◆ Information supplied:
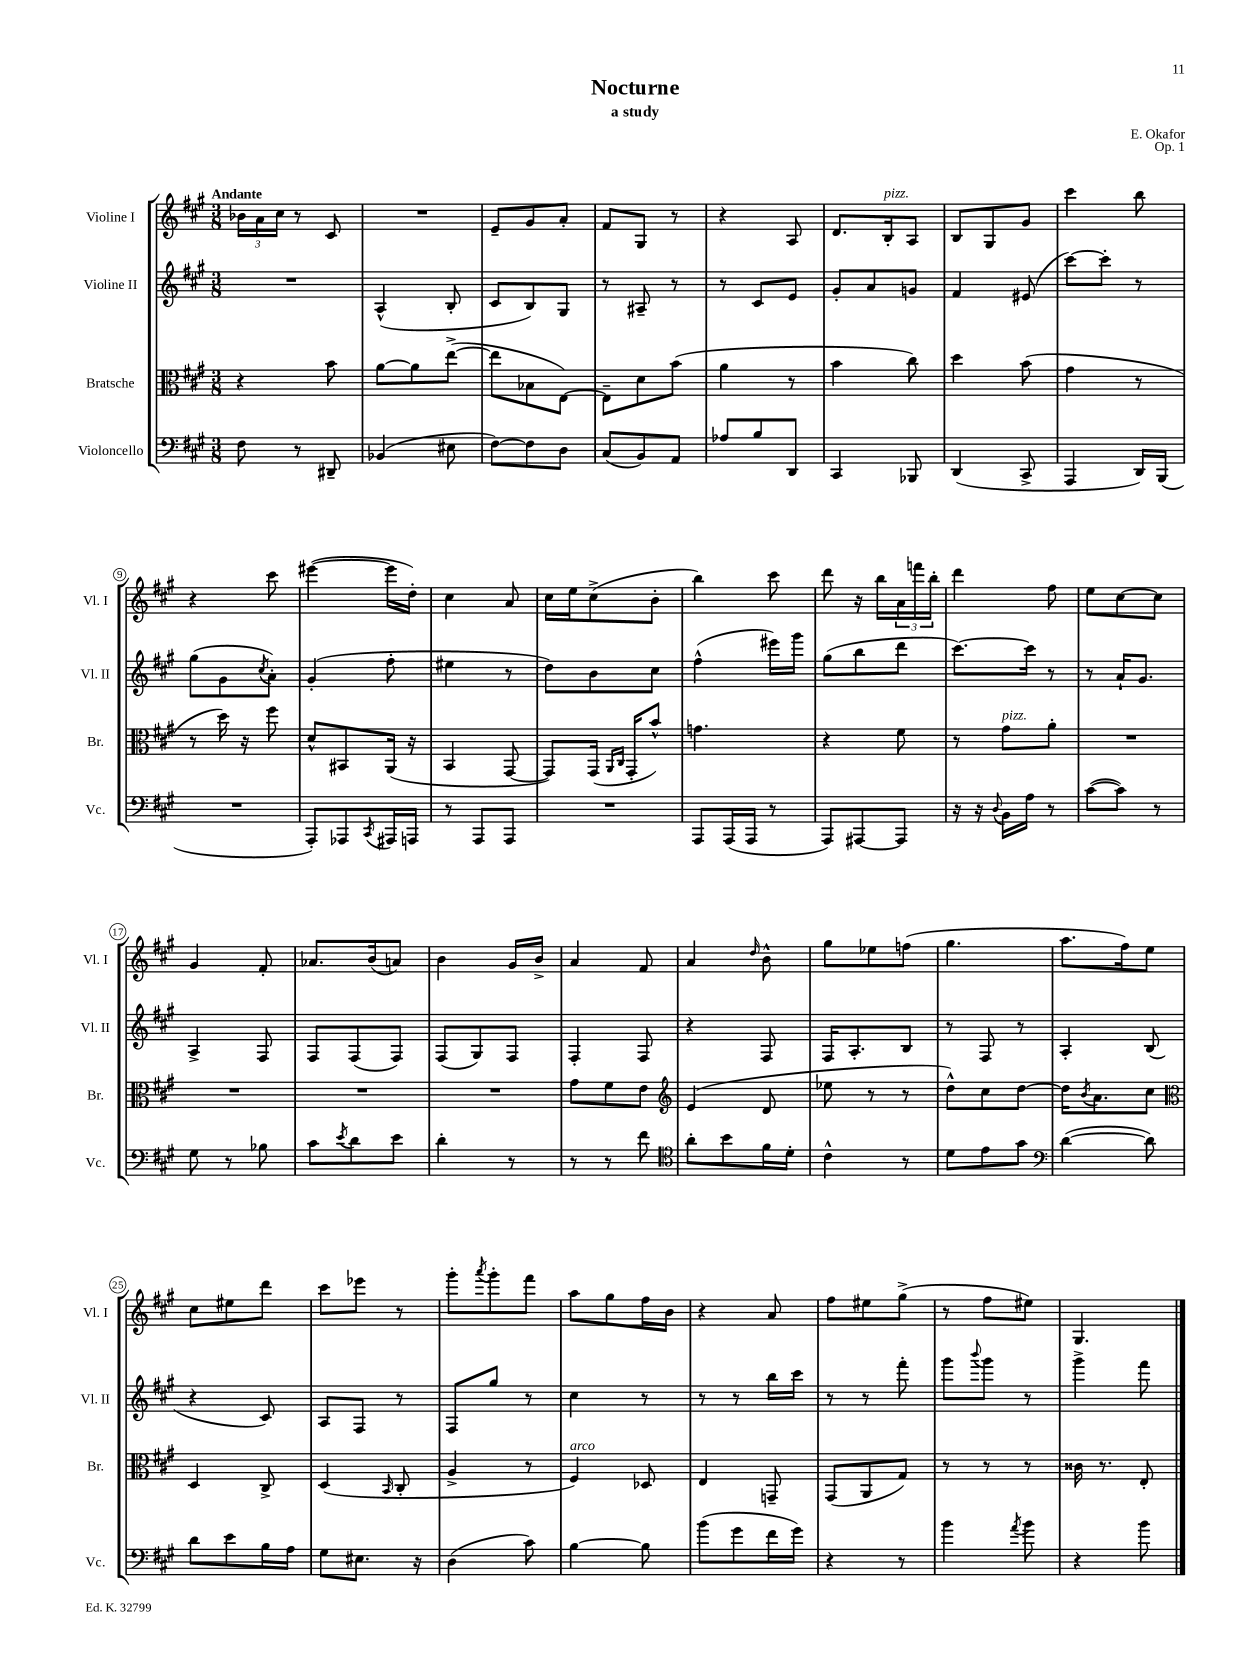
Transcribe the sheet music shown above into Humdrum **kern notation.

**kern	**kern	**kern	**kern
*staff4	*staff3	*staff2	*staff1
*clefF4	*clefC3	*clefG2	*clefG2
*k[f#c#g#]	*k[f#c#g#]	*k[f#c#g#]	*k[f#c#g#]
*M3/8	*M3/8	*M3/8	*M3/8
8F#	4r	4.r	24b-
.	.	.	24a
.	.	.	24cc#
8r	.	.	8r
8DD#~	8b	.	8c#
=	=	=	=
(4BB-	[8a	(4A^^	4.r
.	8a]	.	.
8E#	([8ee^	8B'	.
=	=	=	=
[8F#)	8ee]	8c#	8e~
8F#]	8B-	8B)	8g#
8D	[8E)	8G#	8a'
=	=	=	=
(8C#	8E~]	8r	8f#
8BB)	8d	8A#~	8G#
8AA	(8b	8r	8r
=	=	=	=
8A-	4a	8r	4r
8B	.	8c#	.
8DD	8r	8e	8A
=	=	=	=
4CC#	4b	8g#'	8.d
.	.	8a	.
.	.	.	16B'
8BBB-	8cc#)	8g	8A
=	=	=	=
(4DD	4dd	4f#	8B
.	.	.	8G#
8CC#^	(8b	(8e#	8g#
=	=	=	=
4AAA	4g#	[8ccc#)	4ccc#
.	.	8ccc#']	.
16DD)	8r	8r	8bb
(16BBB	.	.	.
=	=	=	=
4.r	8r	(8gg#	4r
.	16dd)	8g#	.
.	16r	.	.
.	.	8qcc#	.
.	8ff#	8a')	8ccc#
=	=	=	=
8AAA')	8d^^	(4g#'	([4eee#
8AAA-	8BB#	.	.
8qCC#	.	.	.
16AAA#	(16AA	8ff#'	16eee#]
16AAA	16r	.	16dd')
=	=	=	=
8r	4BB	4ee#	4cc#
8AAA	.	.	.
8AAA	[8GG#	8r	8a
=	=	=	=
4.r	8GG#])	8dd)	16cc#
.	.	.	16ee
.	(16GG#	8b	(8cc#^
.	16qqAA	.	.
.	16qqC#	.	.
.	16GG#'	.	.
.	8b^^)	8cc#	8b'
=	=	=	=
8AAA	4.g	(4ff#^^	4bb)
(16AAA	.	.	.
16AAA	.	.	.
8r	.	16eee#)	8ccc#
.	.	16ggg#	.
=	=	=	=
8AAA)	4r	(8gg#	8ddd
[8AAA#	.	8bb	16r
.	.	.	16bb
8AAA#]	8f#	8ddd	24a
.	.	.	24fff
.	.	.	24bb'
=	=	=	=
16r	8r	[8.ccc#)	4ddd
16r	.	.	.
8qqD	.	.	.
16BB	8g#	.	.
16A	.	16ccc#]	.
8r	8a'	8r	8ff#
=	=	=	=
([8c#	4.r	8r	8ee
8c#])	.	16a`	[8cc#
.	.	8.g#	.
8r	.	.	8cc#]
=	=	=	=
8G#	4.r	4A^	4g#
8r	.	.	.
8B-	.	8F#	8f#'
=	=	=	=
8c#	4.r	8F#	8.a-
8qe	.	.	.
8d	.	(8F#	.
.	.	.	(16b
8e	.	8F#)	8a)
=	=	=	=
4d'	4.r	(8F#	4b
.	.	8G#)	.
8r	.	8F#	16g#
.	.	.	16b^
=	=	=	=
8r	8g#	4F#'	4a
8r	8f#	.	.
8f#	8e	8F#	8f#
=	=	=	=
*clefC4	*clefG2	*	*
8a'	(4e	4r	4a
8b	.	.	.
.	.	.	16qqdd
16f#	8d	8F#	8b^^
16d'	.	.	.
=	=	=	=
4c#^^	8ee-	16F#	8gg#
.	.	8.A'	.
.	8r	.	8ee-
8r	8r	8B	(8ff
=	=	=	=
8d	8dd^^)	8r	4.gg#
8e	8cc#	8F#	.
8g#	[8dd	8r	.
=	=	=	=
*clefF4	*	*	*
([4d	16dd]	4A'	8.aa
.	8qb	.	.
.	8.a	.	.
.	.	.	16ff#)
8d])	8cc#	(8B	8ee
=	=	=	=
*	*clefC3	*	*
8d	4D	4r	8cc#
8e	.	.	8ee#
16B	8C#^	8c#)	8ddd
16A	.	.	.
=	=	=	=
8G#	(4D	8A	8ccc#
8.E#	.	8F#	8eee-
.	16qqBB	.	.
.	8C#'	8r	8r
16r	.	.	.
=	=	=	=
(4D	4A^	8F#	8ggg#'
.	.	.	8qaaa
.	.	8gg#	8ggg#'
8c#)	8r	8r	8fff#
=	=	=	=
[4B	4F#)	4cc#	8aa
.	.	.	8gg#
8B]	8D-	8r	16ff#
.	.	.	16b
=	=	=	=
(8b	4E	8r	4r
8g#	.	8r	.
16f#	8GG~	16bb	8a
16g#)	.	16ccc#	.
=	=	=	=
4r	(8GG#	8r	8ff#
.	8AA	8r	8ee#
8r	8G#)	8fff#'	(8gg#^
=	=	=	=
4b	8r	8ggg#	8r
.	.	8qqbbb	.
.	8r	8ggg#	8ff#
8qa	.	.	.
8b	8r	8r	8ee#)
=	=	=	=
4r	16c##	4ggg#^	4.G#
.	8.r	.	.
8b	8E'	8fff#	.
==	==	==	==
*-	*-	*-	*-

◆ Set problem: Please extract every line of the listing above that contains the string "kern", treating uppercase and lowercase letters as different.

◆ Expected answer:
Transcribe the sheet music shown above into Humdrum **kern notation.
**kern	**kern	**kern	**kern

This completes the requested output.